⟨

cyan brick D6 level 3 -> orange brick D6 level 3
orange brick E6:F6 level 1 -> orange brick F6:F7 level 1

⟩
⟨

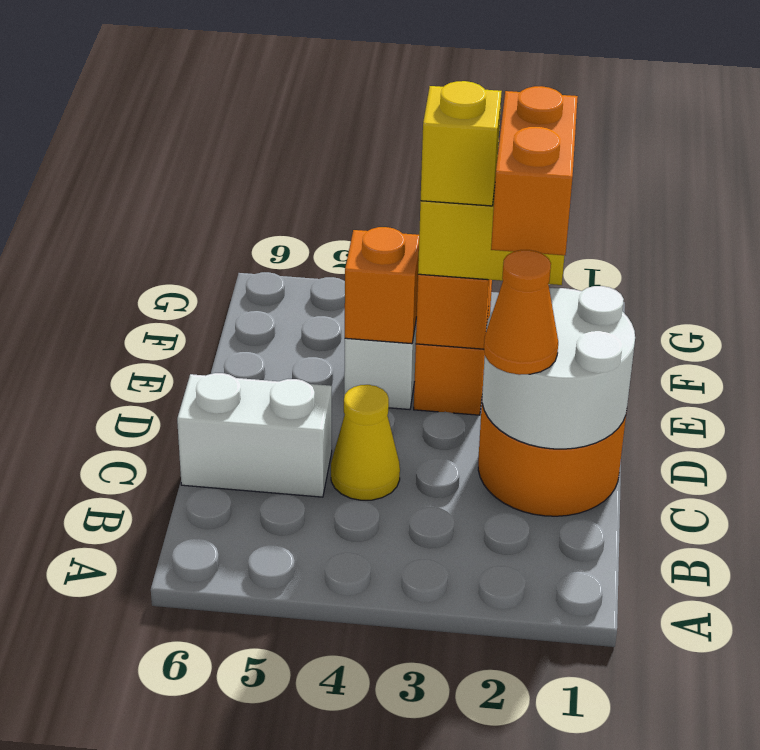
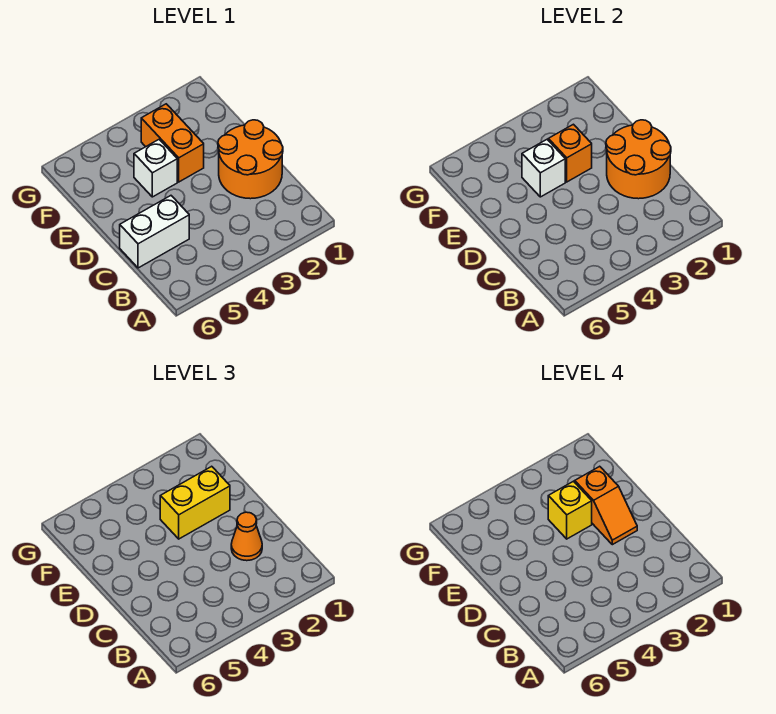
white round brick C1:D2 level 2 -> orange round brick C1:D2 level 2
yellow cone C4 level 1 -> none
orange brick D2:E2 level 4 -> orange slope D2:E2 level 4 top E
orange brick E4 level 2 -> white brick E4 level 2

⟩
⟨

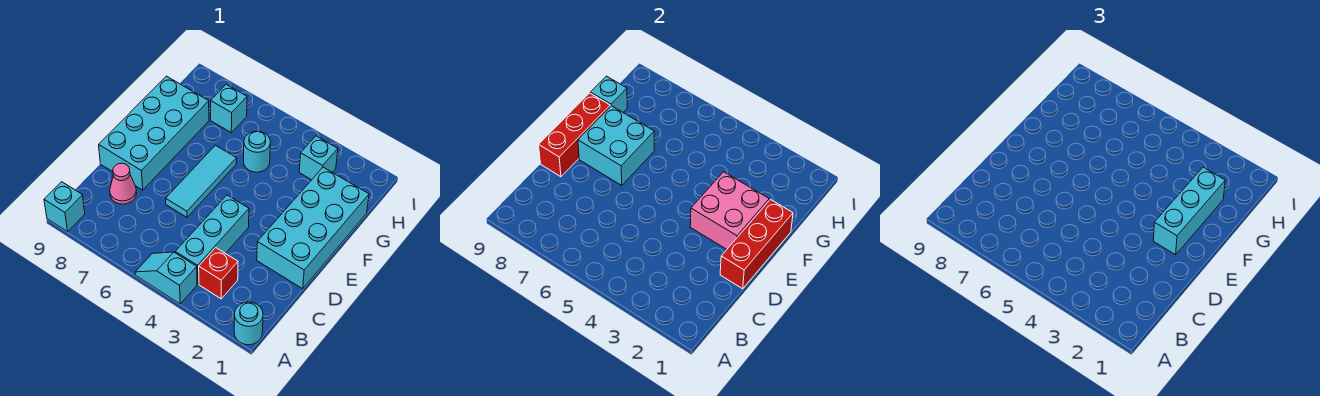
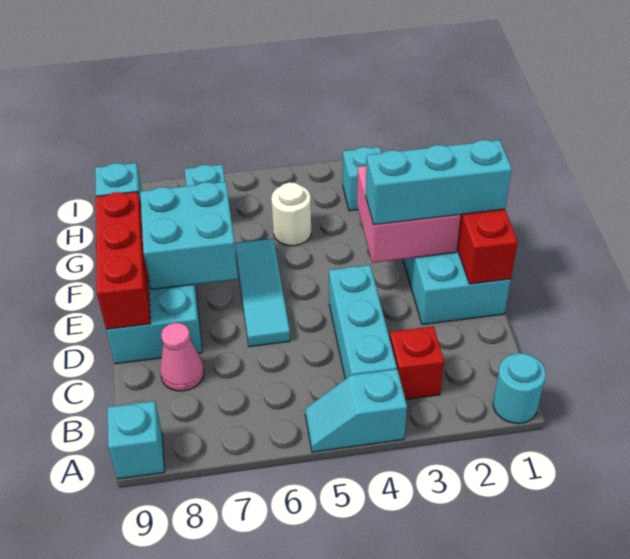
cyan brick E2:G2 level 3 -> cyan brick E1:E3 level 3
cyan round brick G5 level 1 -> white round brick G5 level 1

⟩

◆ YOUR TASK:
If a line in the data above includes the string "orange", copy it.

◆ RESULT BELOW:
cyan brick D6 level 3 -> orange brick D6 level 3
orange brick E6:F6 level 1 -> orange brick F6:F7 level 1
white round brick C1:D2 level 2 -> orange round brick C1:D2 level 2
orange brick D2:E2 level 4 -> orange slope D2:E2 level 4 top E
orange brick E4 level 2 -> white brick E4 level 2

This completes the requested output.